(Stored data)

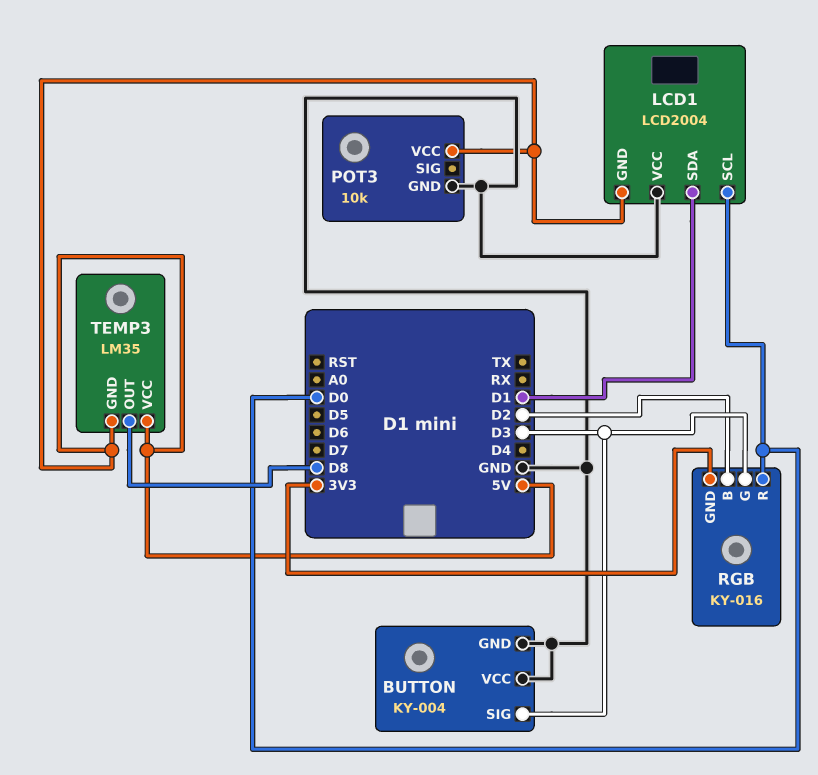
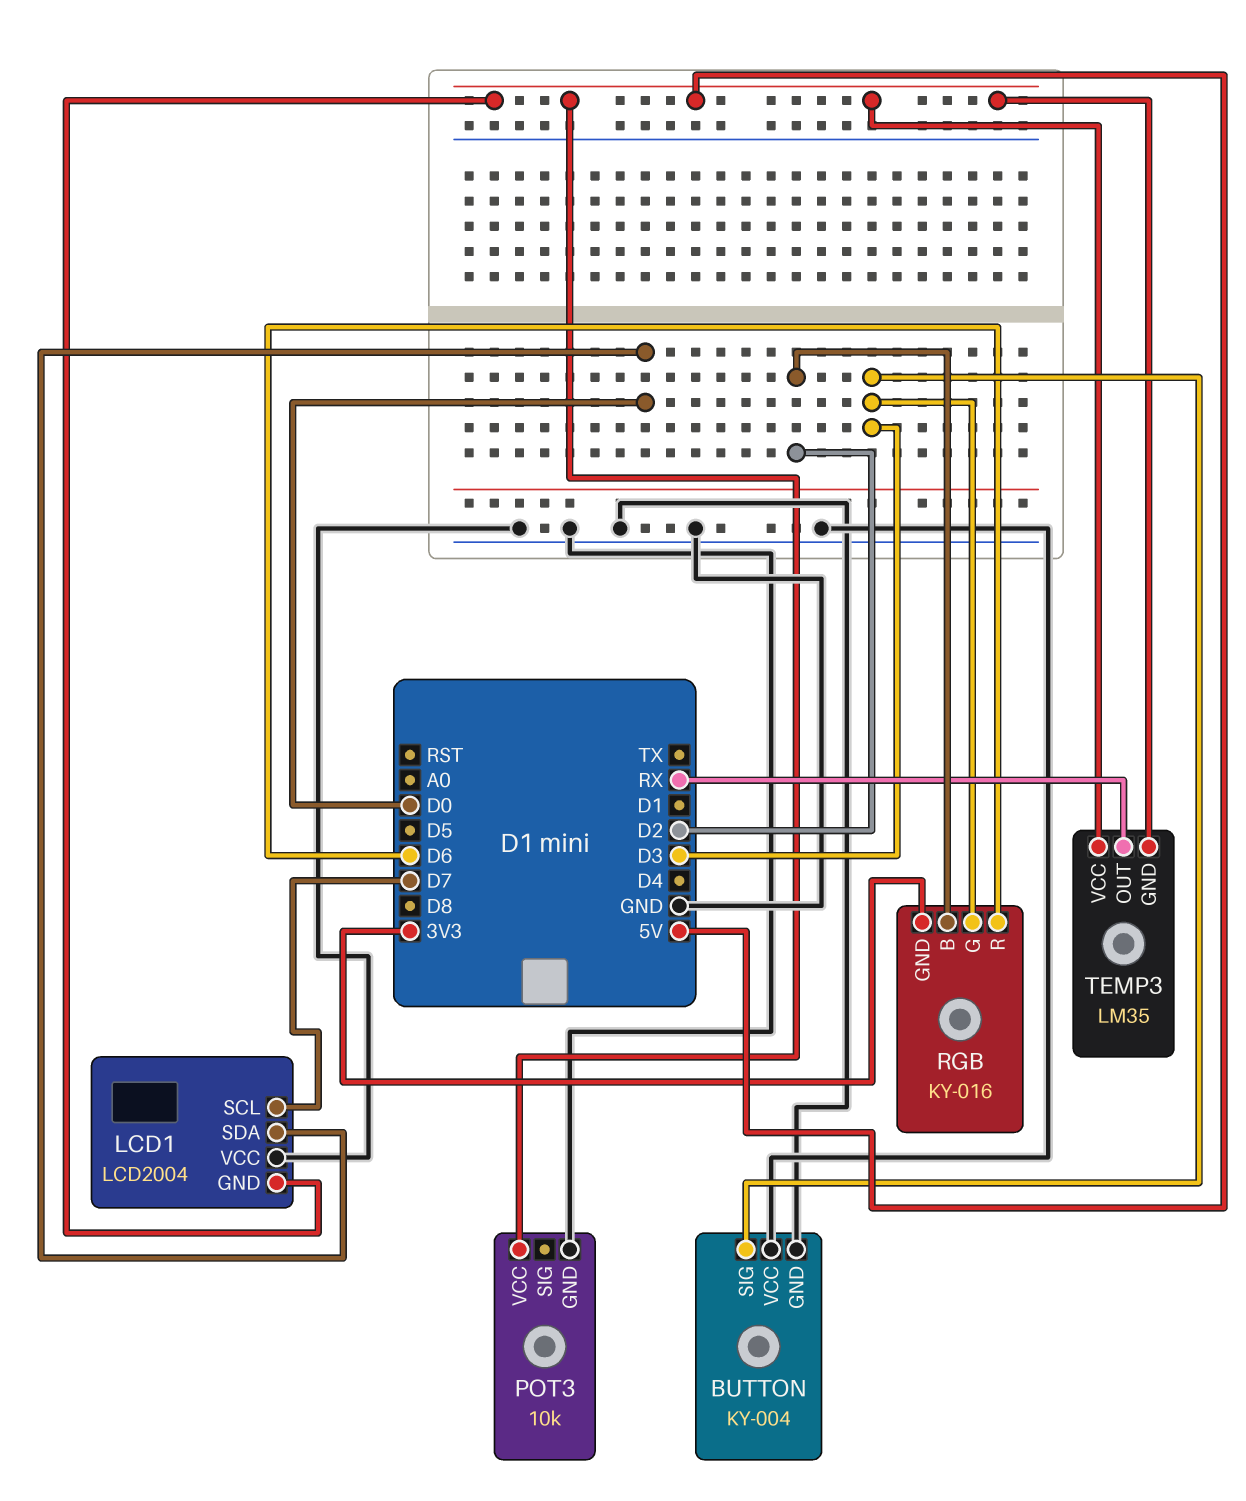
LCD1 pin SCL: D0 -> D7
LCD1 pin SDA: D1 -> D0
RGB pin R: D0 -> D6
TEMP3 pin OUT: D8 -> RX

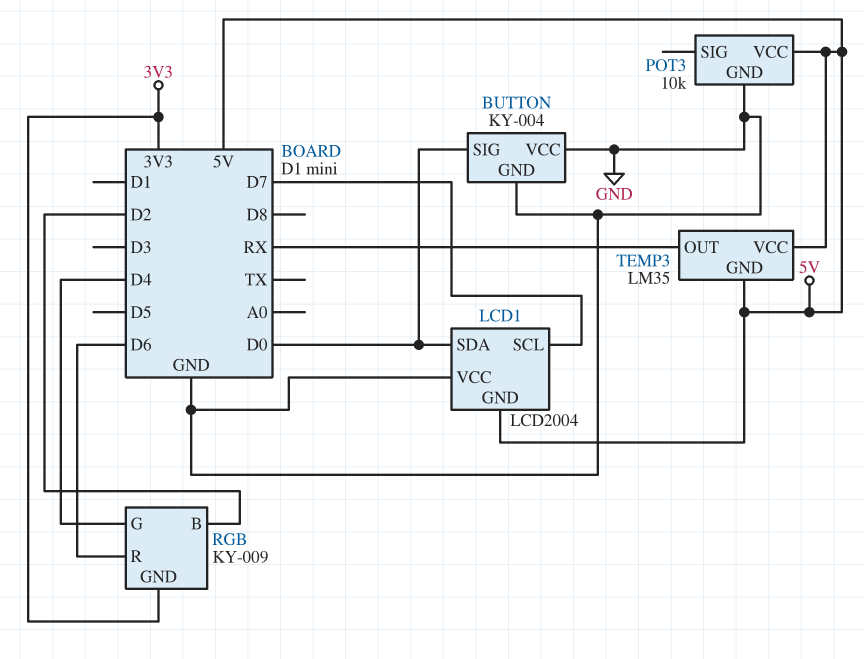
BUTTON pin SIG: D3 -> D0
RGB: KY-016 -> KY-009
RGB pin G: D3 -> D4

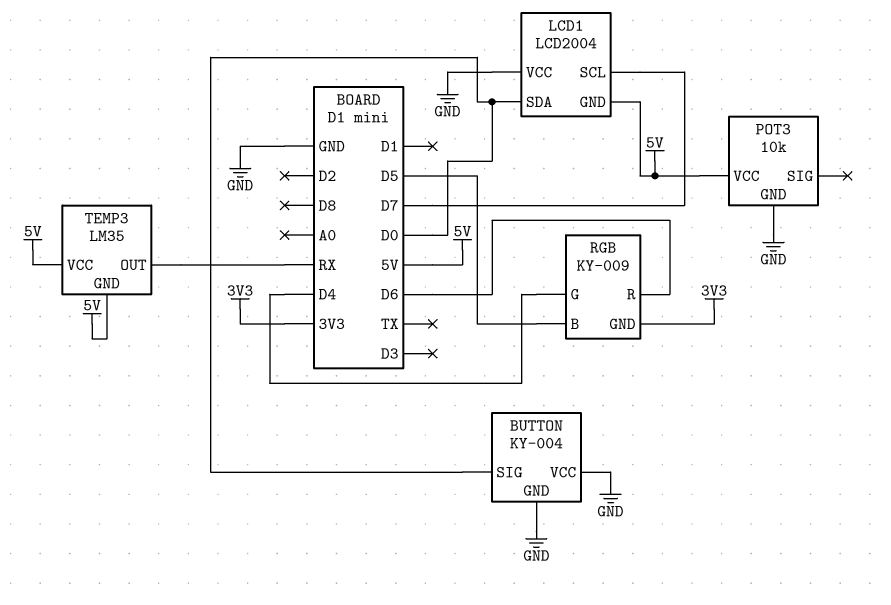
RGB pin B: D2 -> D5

--

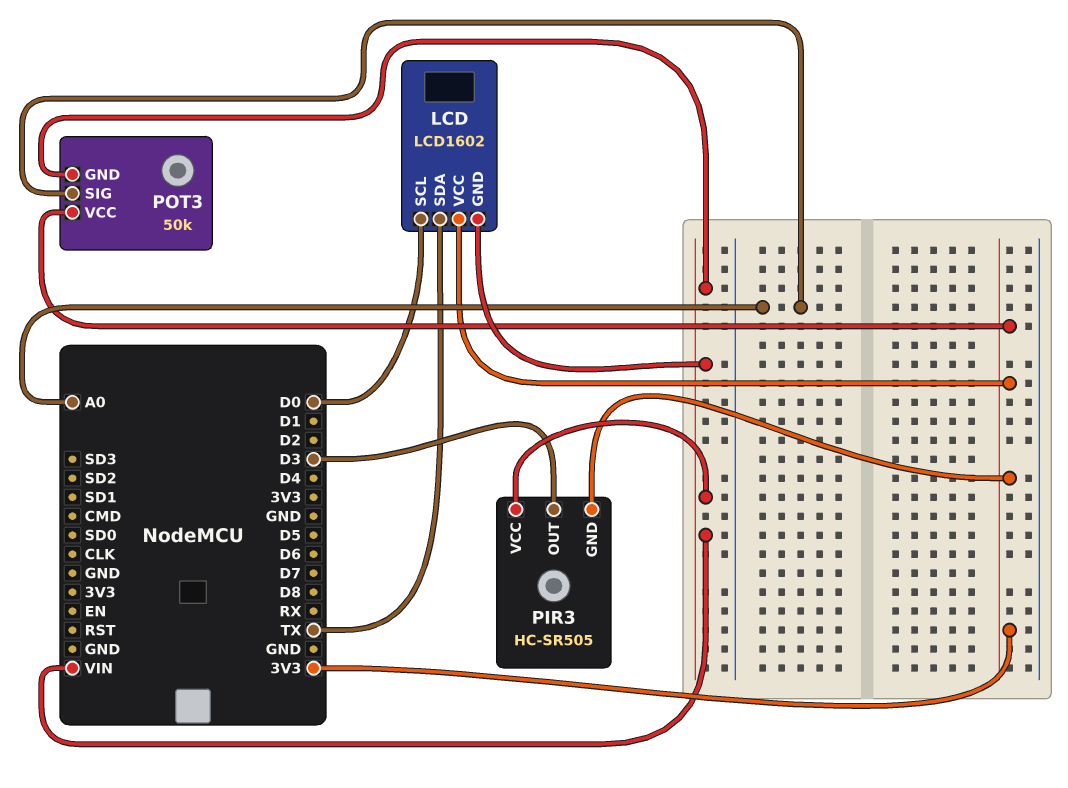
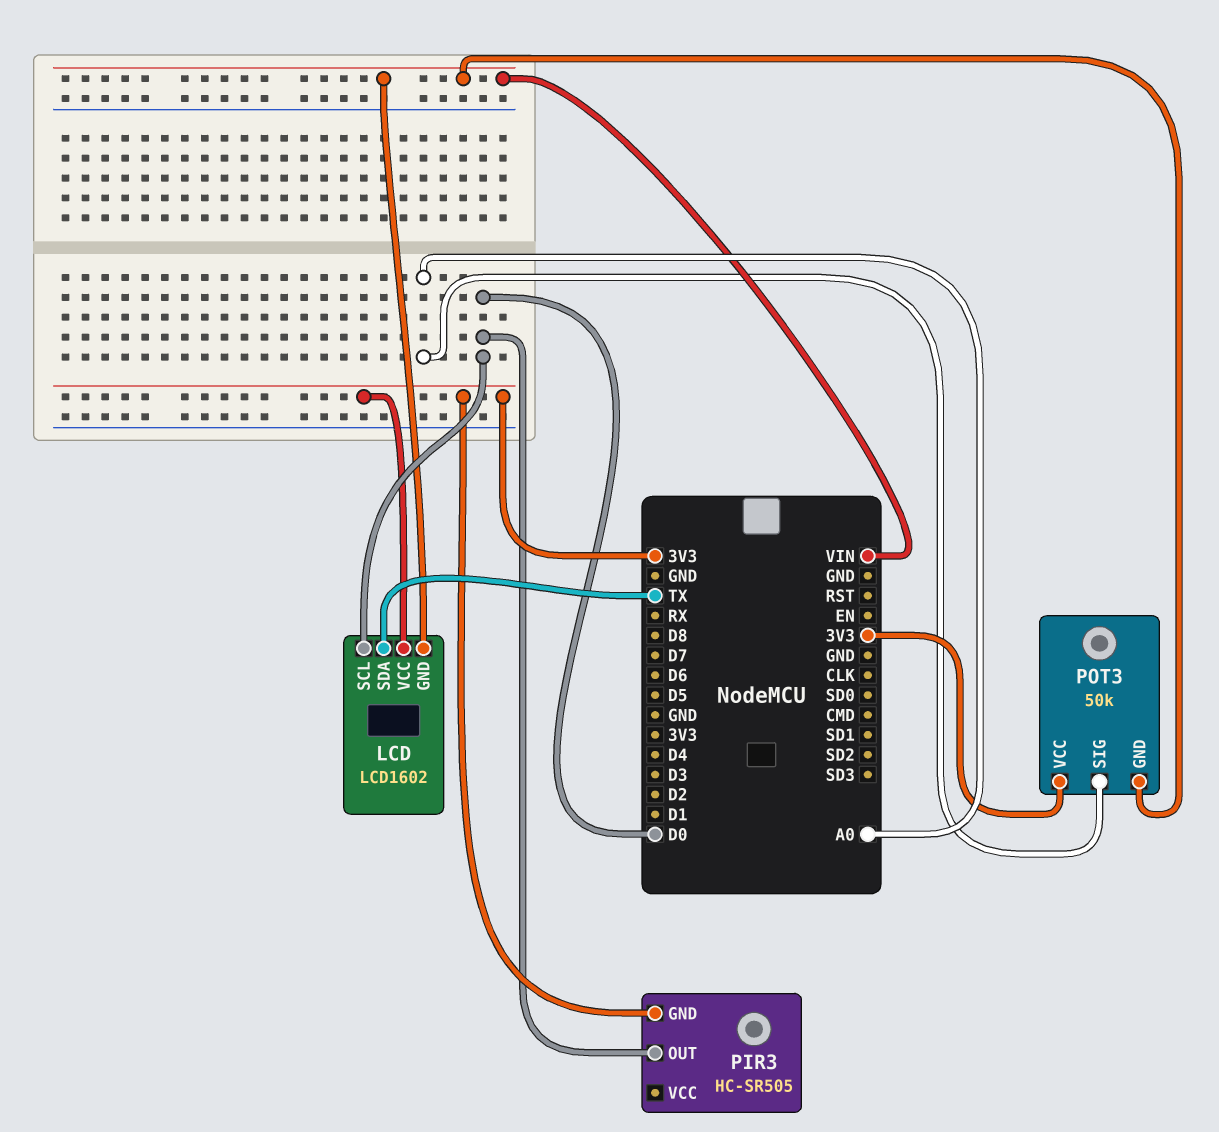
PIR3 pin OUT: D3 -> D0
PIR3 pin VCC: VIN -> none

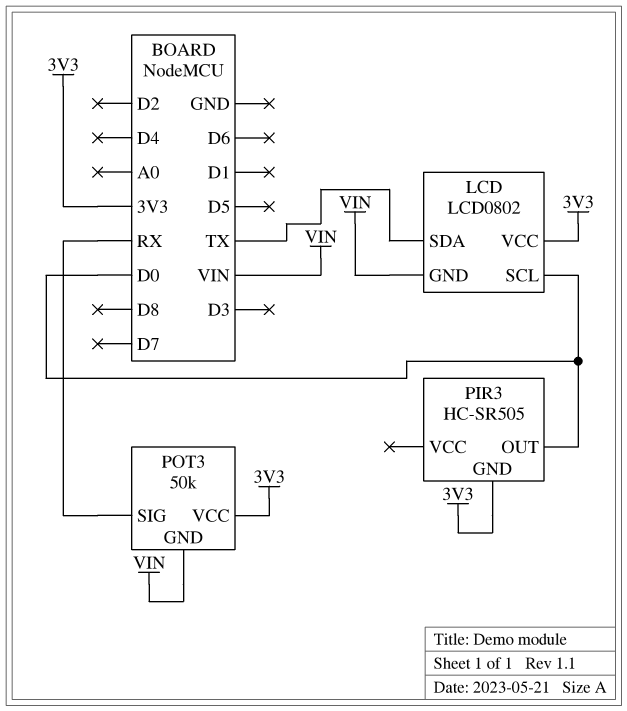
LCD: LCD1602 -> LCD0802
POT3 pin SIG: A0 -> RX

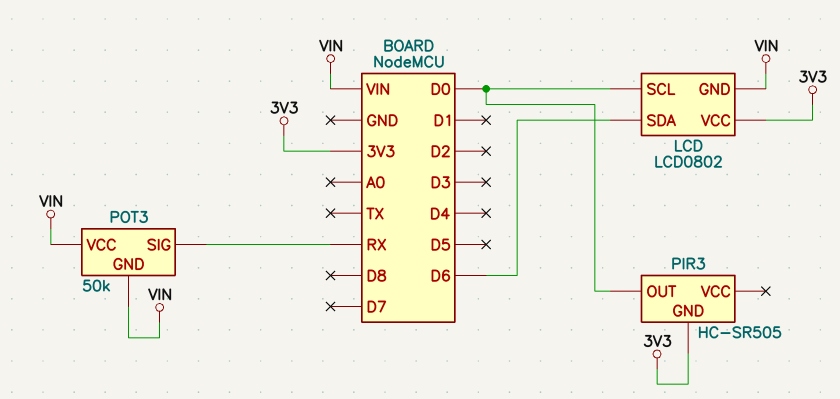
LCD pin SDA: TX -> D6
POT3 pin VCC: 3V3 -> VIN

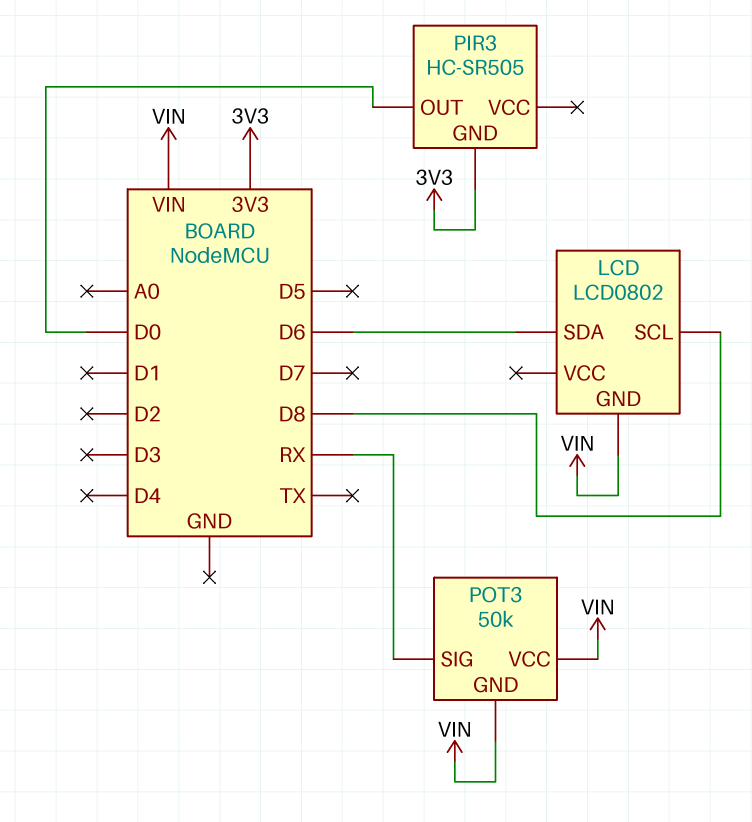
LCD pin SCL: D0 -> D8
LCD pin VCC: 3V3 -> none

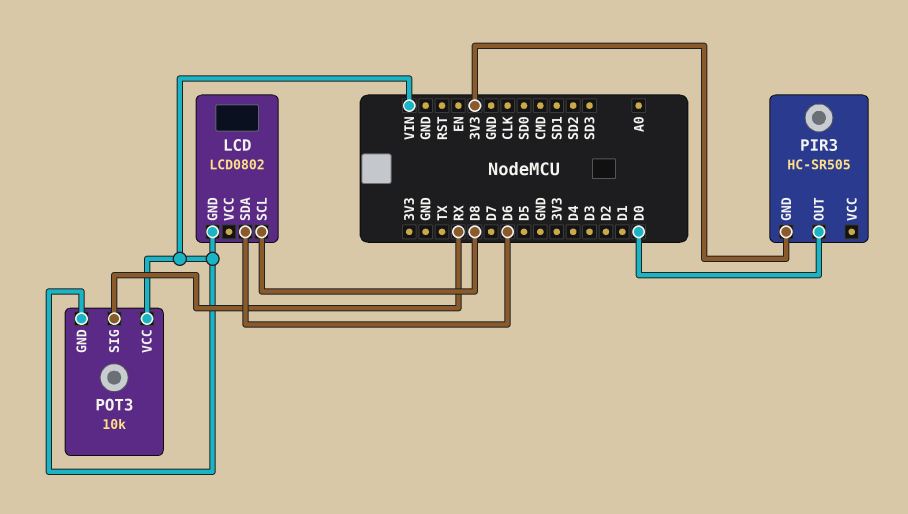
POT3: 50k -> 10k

* * *

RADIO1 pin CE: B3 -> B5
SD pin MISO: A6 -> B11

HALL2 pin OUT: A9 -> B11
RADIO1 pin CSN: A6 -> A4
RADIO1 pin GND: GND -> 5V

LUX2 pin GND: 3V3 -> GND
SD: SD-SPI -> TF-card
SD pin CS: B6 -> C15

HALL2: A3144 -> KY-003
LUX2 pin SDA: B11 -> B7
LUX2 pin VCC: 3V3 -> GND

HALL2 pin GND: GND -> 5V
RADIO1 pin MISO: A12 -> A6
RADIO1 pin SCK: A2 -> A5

**Exercise brief:** Copy only these lines from the records above, exactly: the one with "LCD1 pin SCL: D0 -> D7", the one with "RGB pin B: D2 -> D5", and those between. Skip the pictures.

**Reply:**
LCD1 pin SCL: D0 -> D7
LCD1 pin SDA: D1 -> D0
RGB pin R: D0 -> D6
TEMP3 pin OUT: D8 -> RX

BUTTON pin SIG: D3 -> D0
RGB: KY-016 -> KY-009
RGB pin G: D3 -> D4

RGB pin B: D2 -> D5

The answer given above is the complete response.